Task requirements:
Repeat the listing below word for word, minus the pictures.

··· Input ···

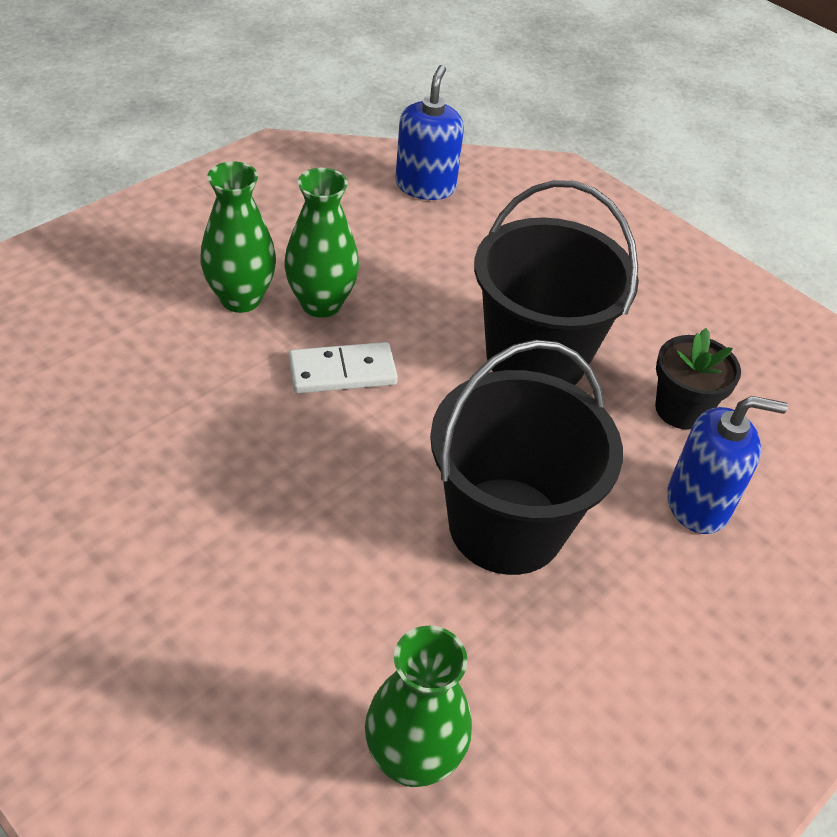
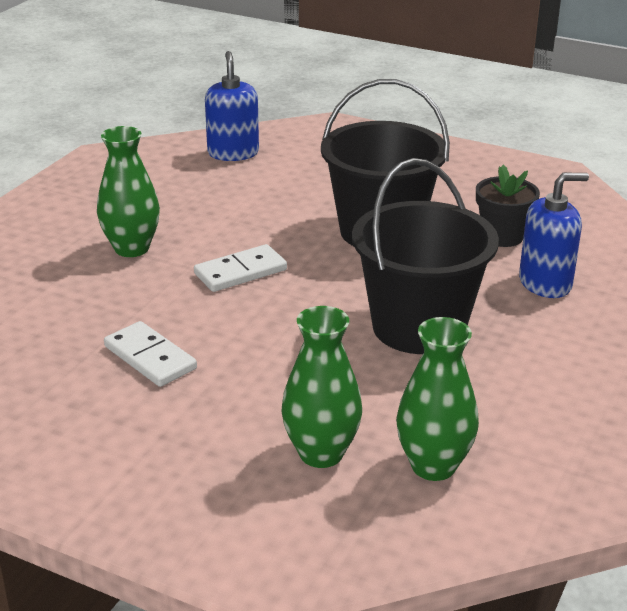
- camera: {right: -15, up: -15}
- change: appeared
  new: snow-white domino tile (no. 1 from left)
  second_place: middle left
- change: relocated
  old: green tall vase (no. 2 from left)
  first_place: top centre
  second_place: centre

···

Solution to this exercise:
- camera: {right: -15, up: -15}
- change: appeared
  new: snow-white domino tile (no. 1 from left)
  second_place: middle left
- change: relocated
  old: green tall vase (no. 2 from left)
  first_place: top centre
  second_place: centre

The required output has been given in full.